Among the entries below, extract exactly the lines that run from the one with "none -> green 1x2 slope [542,283,626,385]" through the one with "none -> grey 1x1 cone [552,241,597,311]", both ends included.

Records contained in a dataset:
'''

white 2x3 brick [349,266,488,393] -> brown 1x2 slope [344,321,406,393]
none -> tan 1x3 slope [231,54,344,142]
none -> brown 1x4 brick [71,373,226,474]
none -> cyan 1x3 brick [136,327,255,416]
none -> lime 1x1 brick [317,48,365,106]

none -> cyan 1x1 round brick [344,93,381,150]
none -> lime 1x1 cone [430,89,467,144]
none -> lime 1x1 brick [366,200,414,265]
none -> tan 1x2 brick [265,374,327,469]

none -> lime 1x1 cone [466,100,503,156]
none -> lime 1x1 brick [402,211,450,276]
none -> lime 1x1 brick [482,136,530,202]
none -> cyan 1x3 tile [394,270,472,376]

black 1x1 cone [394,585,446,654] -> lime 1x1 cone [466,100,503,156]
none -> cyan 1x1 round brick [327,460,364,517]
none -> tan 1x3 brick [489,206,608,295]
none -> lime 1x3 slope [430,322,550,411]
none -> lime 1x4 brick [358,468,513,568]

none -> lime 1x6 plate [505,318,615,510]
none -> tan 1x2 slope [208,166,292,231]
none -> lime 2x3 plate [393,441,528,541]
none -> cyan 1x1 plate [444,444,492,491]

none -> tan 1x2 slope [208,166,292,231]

'''
'''

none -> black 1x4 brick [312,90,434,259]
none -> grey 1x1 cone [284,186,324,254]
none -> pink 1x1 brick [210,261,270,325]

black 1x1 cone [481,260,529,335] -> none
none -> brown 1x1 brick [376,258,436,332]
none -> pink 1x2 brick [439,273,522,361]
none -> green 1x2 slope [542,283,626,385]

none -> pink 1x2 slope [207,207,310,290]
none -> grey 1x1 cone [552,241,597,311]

'''
'''

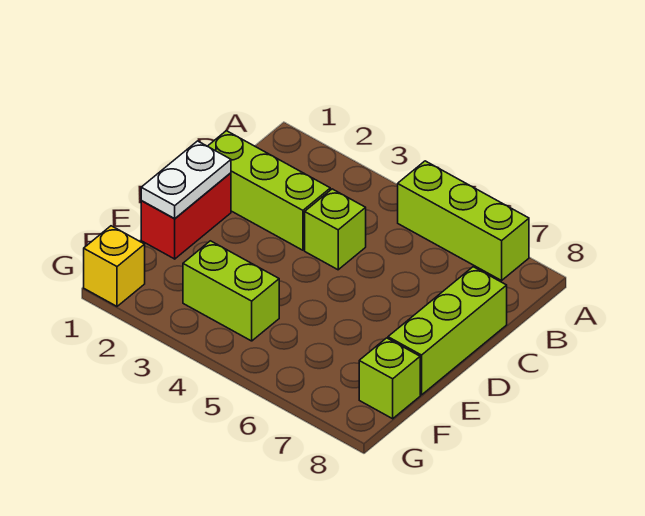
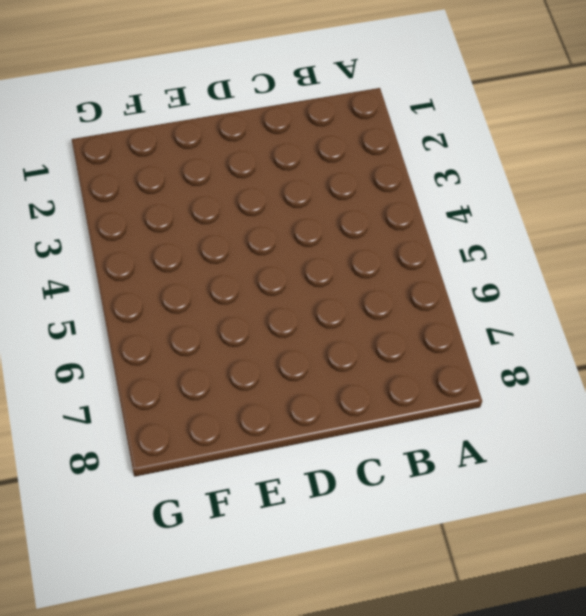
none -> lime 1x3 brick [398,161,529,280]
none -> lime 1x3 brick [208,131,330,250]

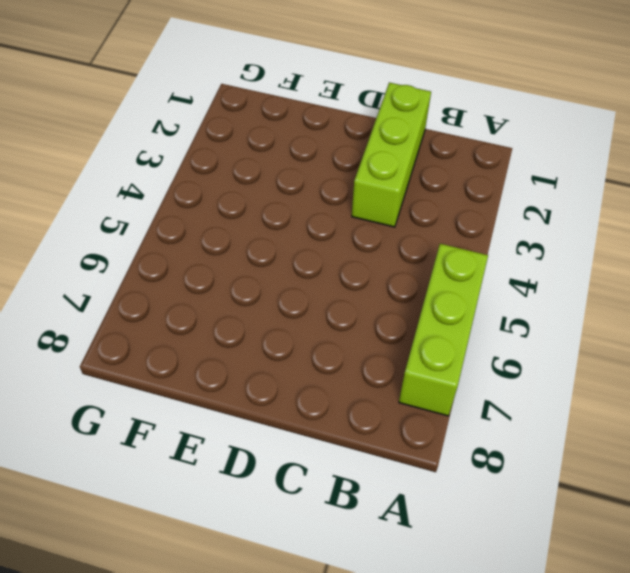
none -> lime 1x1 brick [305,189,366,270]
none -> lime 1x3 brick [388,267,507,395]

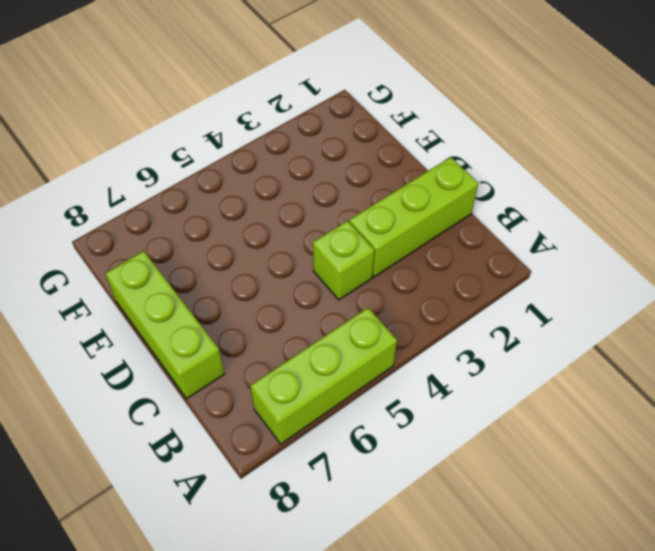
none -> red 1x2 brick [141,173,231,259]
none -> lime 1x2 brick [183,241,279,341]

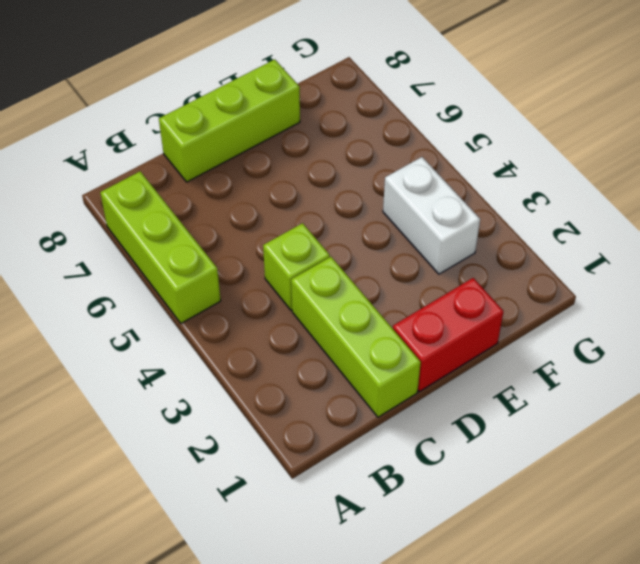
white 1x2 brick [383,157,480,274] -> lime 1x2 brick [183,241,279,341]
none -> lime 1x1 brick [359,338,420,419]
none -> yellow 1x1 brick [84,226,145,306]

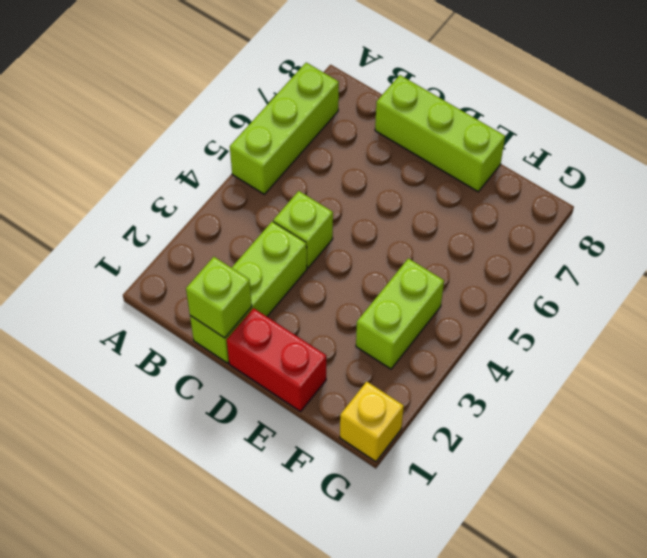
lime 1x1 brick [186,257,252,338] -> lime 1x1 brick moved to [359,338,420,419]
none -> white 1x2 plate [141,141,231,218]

'''

**Response area**
none -> green 1x2 slope [542,283,626,385]

none -> pink 1x2 slope [207,207,310,290]
none -> grey 1x1 cone [552,241,597,311]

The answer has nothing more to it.